### BRIEF
Filter the listing below down to every line that contains the string "alto", matching case exactly.

-- Start --

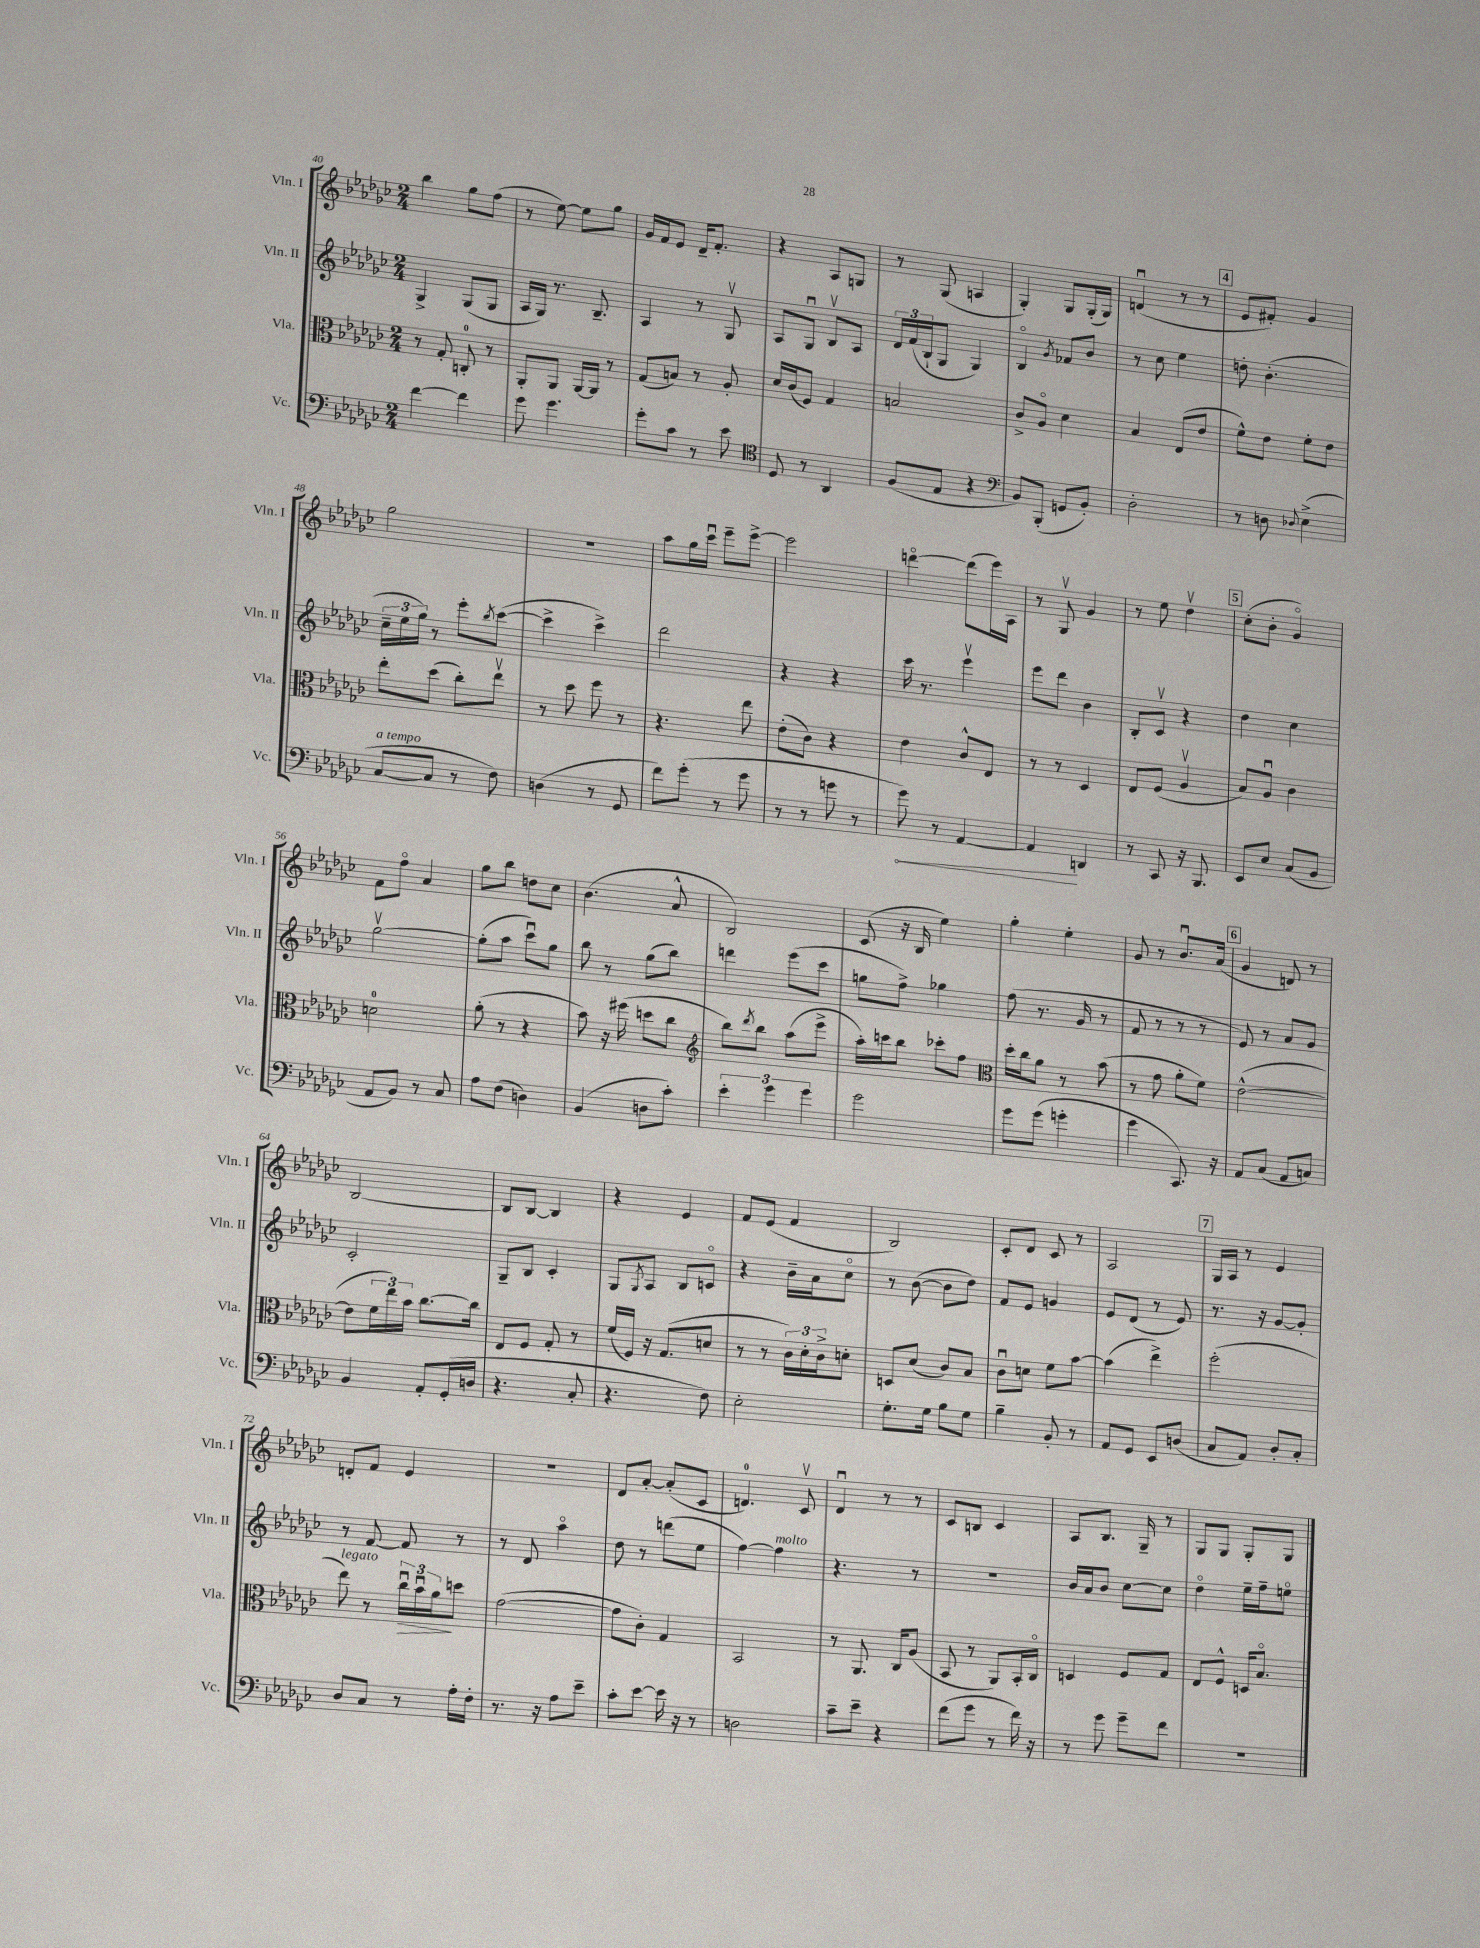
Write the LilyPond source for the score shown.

<<
\new StaffGroup <<
\new Staff = "s0" \with { instrumentName = "Vln. I" shortInstrumentName = "Vln. I" } {
    \clef treble \key ges \major \numericTimeSignature \time 2/4
    bes''4 ges''8 f''8( |
    r8 ees''8~) ees''8 ges''8 |
    ges'16 f'16 ees'8 des'16-- f'8.-. |
    r4 aes8 g8 |
    r8 ges8( a4 |
    ges4-.) ges8 ges16-.( ges16) |
    d'4\downbow( r8 r8 |
    \mark \markup { \box "4" } ees'8 fis'8-.) ges'4 |
    ges''2 |
    R2 |
    aes''8 ges''16 ces'''16\downbow ees'''8-- ees'''8~-> |
    ees'''2 |
    d'''4~\flageolet d'''8( ees'''16) aes16 |
    r8 ges8\upbow ges'4 |
    r8 ees''8 des''4\upbow |
    \mark \markup { \box "5" } ces''8-.( bes'8-. ges'4\flageolet) |
    f'8 f''8\flageolet aes'4 |
    ges''8 bes''8 d''8 ces''8 |
    bes'4.( aes'8-^ |
    bes2) |
    ces'8( r16 bes16 ees''4) |
    ges''4-. ees''4-. |
    ges'8 r8 bes'8.\downbow aes'16( |
    \mark \markup { \box "6" } ges'4 d'8) r8 |
    bes2~ |
    bes8 bes8~ bes4 |
    r4 ees'4 |
    f'8 ees'8( f'4 |
    bes2) |
    ces'8-. des'8 ces'8 r8 |
    aes2 |
    \mark \markup { \box "7" } ges16 aes16 r8 ees'4 |
    d'8-. f'8 ees'4 |
    r2 |
    des'8 aes'8~-. aes'8-.( ces'8 |
    d'4.-0) ces'8\upbow |
    des'4\downbow r8 r8 |
    ces'8 b8 ces'4 |
    aes8 bes8. ges16-- r8 |
    ges8 ges8 ges8-. ges8 \bar "|." |
}
\new Staff = "s1" \with { instrumentName = "Vln. II" shortInstrumentName = "Vln. II" } {
    \clef treble \key ges \major \numericTimeSignature \time 2/4
    ges4-> ges8( ges8 |
    aes16 ges16) r8. bes8.-- |
    aes4 r8 ges8\upbow |
    aes8 ges8\downbow bes8\upbow aes8 |
    \tuplet 3/2 { des'16 f'16( bes16-! } ges8 ges4) |
    bes4\flageolet \acciaccatura { ges'8 } fes'8 bes'8 |
    r8 ces''8 ees''4 |
    \mark \markup { \box "4" } d''8-. bes'4.-.( |
    \tuplet 3/2 { ces''16-- ees''16 ges''16) } r8 ees'''8-. \acciaccatura { bes''8 } ces'''8~( |
    ces'''4-> ces'''4->) |
    des'''2 |
    r4 r4 |
    ces'''16 r8. ees'''4\upbow |
    ees'''8 des'''8 bes'4 |
    bes8-. ces'8\upbow r4 |
    \mark \markup { \box "5" } des''4 ces''4 |
    ges''2~\upbow |
    ges''8-.( aes''8 ces'''8\downbow) ges''8 |
    bes''8 r8 ges''8( bes''8) |
    d'''4 ees'''8( ces'''8 |
    g''8 f''8->) ges''4 |
    f''8( r8. ges'16 r8 |
    f'8 r8 r8 r8 |
    \mark \markup { \box "6" } ees'8) r8 aes'8 ges'8 |
    ces'2-. |
    ges8-- bes8 ces'4-. |
    ges8 \acciaccatura { ges8 } aes8 bes8 c'8\flageolet |
    r4 bes'16-- aes'16 ces''8\flageolet |
    r8 bes'8~( bes'8 des''8) |
    f'8 ees'8 g'4 |
    ees'8 des'8( r8 ees'8) |
    \mark \markup { \box "7" } r8. r16 ges'8~ ges'8-. |
    r8 f'8~ f'8 r8 |
    r8 des'8 aes''4\flageolet |
    des''8 r8 d'''8( ees''8 |
    f''4~) f''4^\markup { \italic "molto" } |
    r4. r8 |
    R2 |
    bes'16 aes'16 bes'8 ces''8~ ces''8 |
    des''4\flageolet ees''16-- f''16-- e''8\flageolet \bar "|." |
}
\new Staff = "s2" \with { instrumentName = "Vla." shortInstrumentName = "Vla." } {
    \clef alto \key ges \major \numericTimeSignature \time 2/4
    r8 ges8-. c8-0-. r8 |
    aes,8-. aes,8 aes,16~ aes,16 r8 |
    ges8( b8) r8 aes8-. |
    des'16 ces'16( f8) ges4 |
    b2 |
    ces'8-> aes8\flageolet des'4 |
    bes4 ees8( ees'8 |
    \mark \markup { \box "4" } f'8-^) ees'8 f'8-. ees'8 |
    ees''8-. des''8( ces''8-.) ees''8\upbow |
    r8 des''8 f''8 r8 |
    r4. ees''8 |
    ees'8-.( ces'8) r4 |
    ees'4 ces'8-^ ees8 |
    r8 r8 des4 |
    ees8 f8( aes4\upbow |
    \mark \markup { \box "5" } bes8) aes8\downbow ces'4 |
    d'2-0 |
    aes'8-.( r8 r4 |
    bes'8) r16 fis''16( d''8 ces''8 |
    \clef treble bes''8) \acciaccatura { des'''8 } bes''8 aes''8( ees'''8-> |
    aes''16-.) c'''16 bes''8 ces'''8-. f''8 |
    \clef alto des''16-. ces''16 aes'8 r8 bes'8( |
    r8 ges'8 aes'8-. f'8) |
    \mark \markup { \box "6" } ees'2~-^( |
    ees'8 \tuplet 3/2 { f'16 ees''16) bes'16 } ces''8.~ ces''16 |
    ees8 f8 ges8-. r8 |
    f'16( f16) r16 ges8.( d'8 |
    r8 r8 \tuplet 3/2 { ces'16) des'16-. ces'16-> } d'8-. |
    d8 des'8( ces'8) bes8 |
    ces'8\downbow d'8 f'8 bes'8~ |
    bes'4( ees''4->) |
    \mark \markup { \box "7" } f''2-.( |
    ees''8^\markup { \italic "legato" }) r8 \tuplet 3/2 { ces''16\downbow\> bes'16\downbow aes'16\! } d''8 |
    ges'2~( |
    ges'8 ces'8-.) ges4 |
    bes,2 |
    r8 aes,8. ces16 aes8( |
    bes,8 r8 aes,8) bes,16-. ces16\flageolet |
    d4 f8 ges8 |
    ees8 f8-^ d16 bes8.\flageolet \bar "|." |
}
\new Staff = "s3" \with { instrumentName = "Vc." shortInstrumentName = "Vc." } {
    \clef bass \key ges \major \numericTimeSignature \time 2/4
    f'4~ f'4 |
    ges'8 ges'4. |
    ges'8-. ces'8 r8 ees'8 |
    \clef tenor des8 r8 aes,4 |
    f8( ees8 r4 |
    \clef bass bes,8) bes,,8-.( g,8 bes,8-.) |
    des2-. |
    \mark \markup { \box "4" } r8 d8 \appoggiatura { des8 } ees4->( |
    ces8~^\markup { \italic "a tempo" } ces8 r8 f8) |
    d4( r8 ges,8 |
    f'8) ges'8-.( r8 ges'8 |
    r8 r8 g'8 r8 |
    \once \override Hairpin.circled-tip = ##t ges'8\<) r8 aes,4~ |
    aes,4\! d,4 |
    r8 ces,8 r16 bes,,8. |
    \mark \markup { \box "5" } ees,8 ees8 ces8( bes,8 |
    aes,8 bes,8) r8 ces8 |
    aes8 f8( d4) |
    bes,4( d8 ces'8-.) |
    \tuplet 3/2 { ees'4-. ges'4 ges'4 } |
    ges'2 |
    ges'8 ges'8( g'4-. |
    ges'4 ces,8.) r16 |
    \mark \markup { \box "6" } aes,8 ces8( aes,8 c8) |
    bes,4 aes,8-. ges,16-.( d16 |
    r4. ces8-. |
    r4. f8) |
    ees2-. |
    ges8.-. ges16 bes8 ges8 |
    bes4-- bes,8-. r8 |
    aes,8 ges,8 ees,8 d8( |
    \mark \markup { \box "7" } ces8 aes,8) des8-. ces8-. |
    des8 ces8 r8 aes16-. f16-. |
    r8. r16 aes8 ees'8-- |
    ces'8-. ees'8~ ees'16 r16 r8 |
    d2 |
    ces'8-- ees'8-- r4 |
    f'8( ges'8 r8 f'16) r16 |
    r8 ges'8 ges'8-- f'8 |
    R2 \bar "|." |
}
>>
>>
\layout { \context { \Score currentBarNumber = #40 } }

-- End --

### EXERCISE SOLUTION
    \clef alto \key ges \major \numericTimeSignature \time 2/4
    \clef alto des''16-. ces''16 aes'8 r8 bes'8( |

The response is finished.